------ DATA LISTING

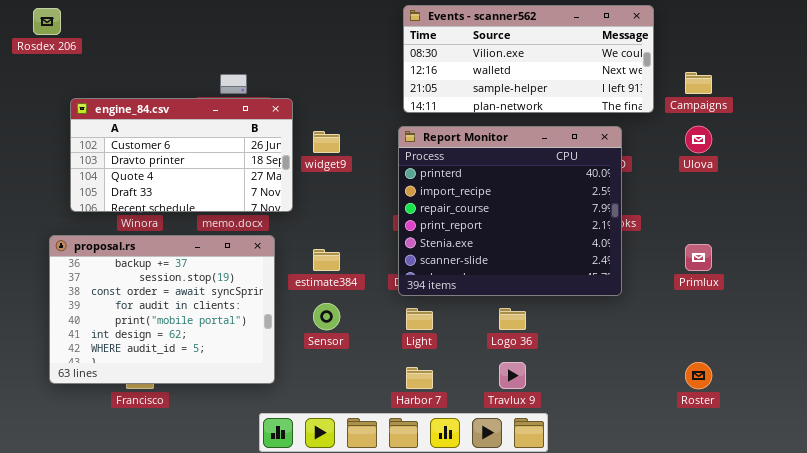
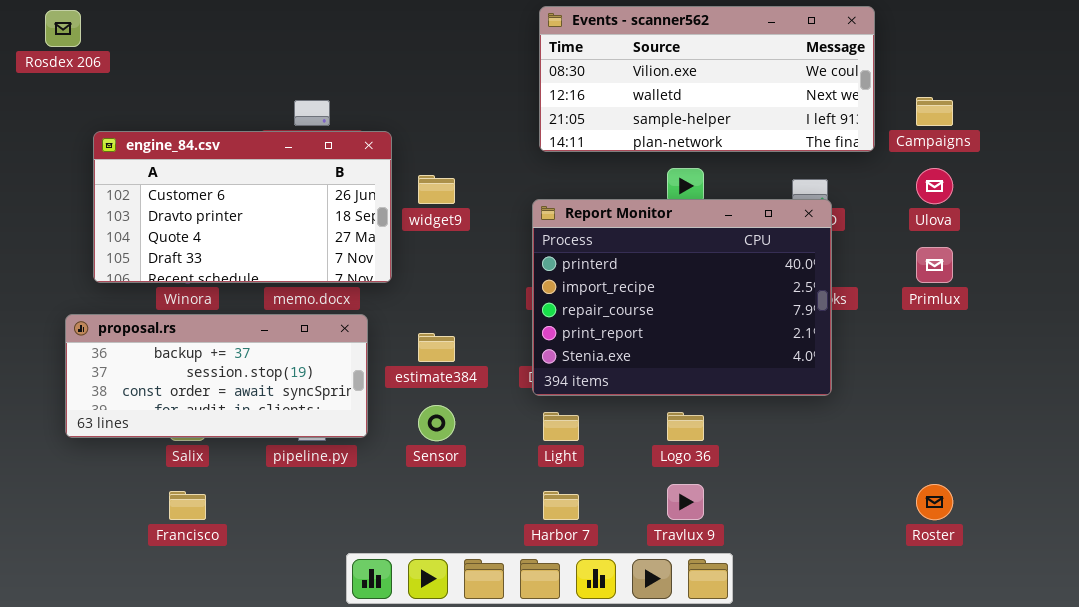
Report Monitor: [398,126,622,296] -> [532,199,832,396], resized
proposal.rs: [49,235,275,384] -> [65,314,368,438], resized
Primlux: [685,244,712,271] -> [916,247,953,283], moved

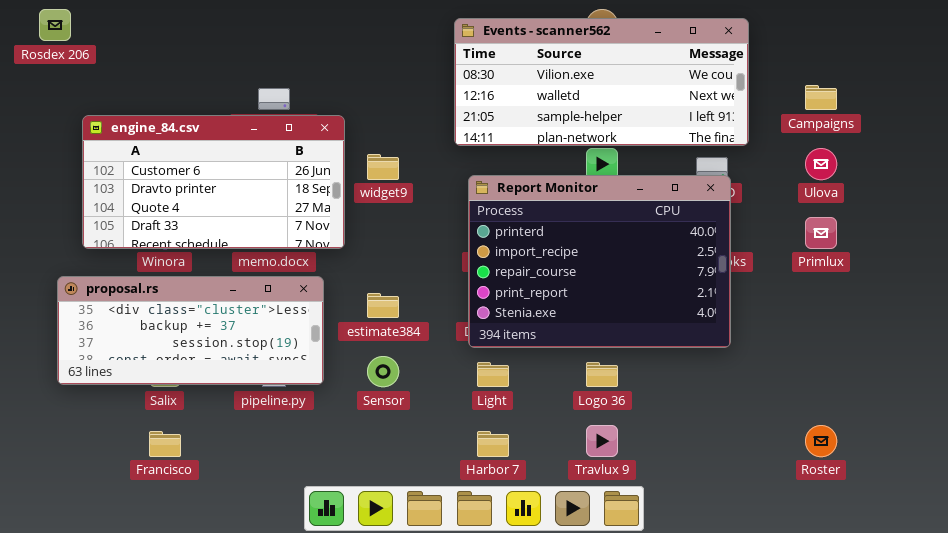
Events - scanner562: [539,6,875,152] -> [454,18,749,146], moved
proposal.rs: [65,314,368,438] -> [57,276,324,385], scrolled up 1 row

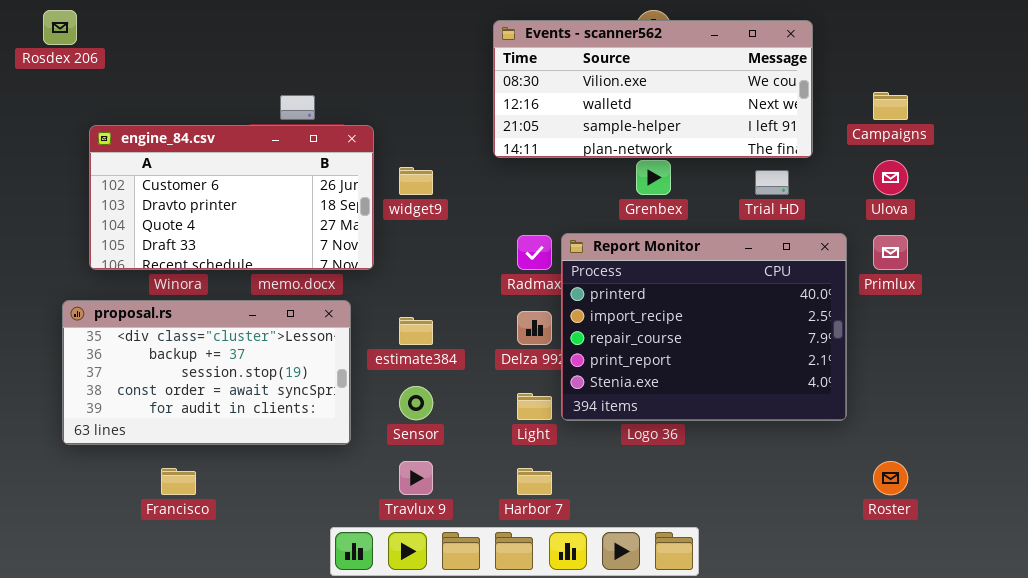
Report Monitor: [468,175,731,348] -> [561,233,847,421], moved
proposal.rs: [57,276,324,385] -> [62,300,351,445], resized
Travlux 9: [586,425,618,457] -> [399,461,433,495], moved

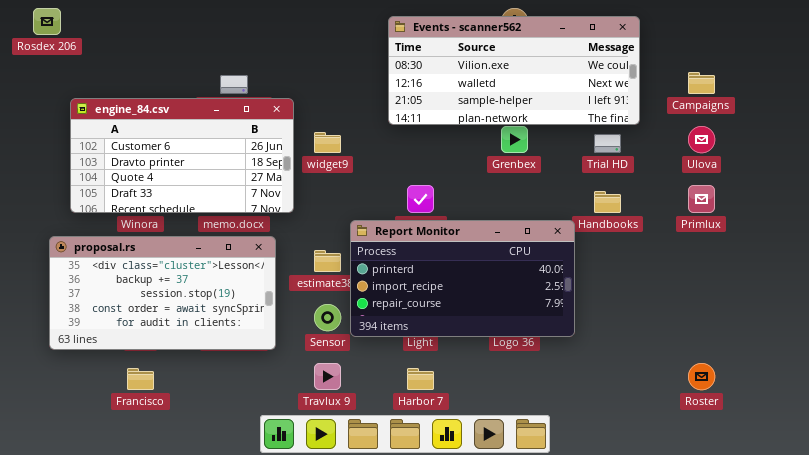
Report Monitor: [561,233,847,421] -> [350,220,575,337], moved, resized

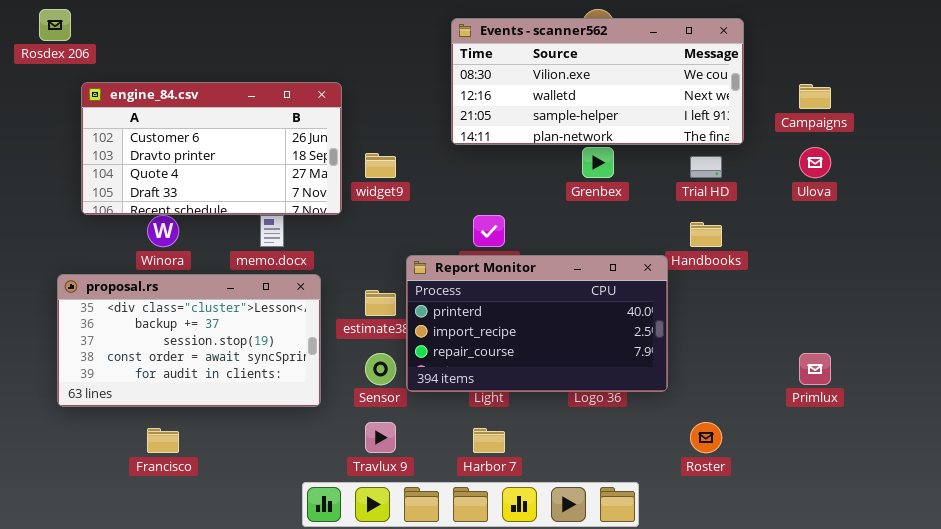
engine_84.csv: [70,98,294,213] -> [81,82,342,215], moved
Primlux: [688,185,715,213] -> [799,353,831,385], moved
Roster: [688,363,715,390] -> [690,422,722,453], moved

------------
------ DATA LISTING

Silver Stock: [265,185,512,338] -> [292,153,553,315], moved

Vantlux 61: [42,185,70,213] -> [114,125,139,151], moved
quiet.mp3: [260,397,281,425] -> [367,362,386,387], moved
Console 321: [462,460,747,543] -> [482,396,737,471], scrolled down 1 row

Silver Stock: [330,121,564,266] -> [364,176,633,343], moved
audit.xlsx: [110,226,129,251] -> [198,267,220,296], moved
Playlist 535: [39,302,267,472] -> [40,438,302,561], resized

------------
------ DATA LISTING

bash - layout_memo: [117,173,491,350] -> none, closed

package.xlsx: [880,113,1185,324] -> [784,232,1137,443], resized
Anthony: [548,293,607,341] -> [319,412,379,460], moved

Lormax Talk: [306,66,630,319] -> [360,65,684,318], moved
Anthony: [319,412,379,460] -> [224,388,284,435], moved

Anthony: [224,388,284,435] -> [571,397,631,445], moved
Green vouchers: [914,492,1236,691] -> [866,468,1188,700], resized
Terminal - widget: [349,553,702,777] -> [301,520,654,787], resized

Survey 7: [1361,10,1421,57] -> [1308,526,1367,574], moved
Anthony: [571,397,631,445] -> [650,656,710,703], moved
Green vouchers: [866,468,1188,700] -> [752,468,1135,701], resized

------------

BRIEF: From the entries above, restate word for word the lines from the line containing "Survey 7: [1361,10,1421,57]" to the line containing "Green vouchers: [866,468,1188,700]", both ends included, and nothing more.

RESPONSE TO THE EXERCISE:
Survey 7: [1361,10,1421,57] -> [1308,526,1367,574], moved
Anthony: [571,397,631,445] -> [650,656,710,703], moved
Green vouchers: [866,468,1188,700] -> [752,468,1135,701], resized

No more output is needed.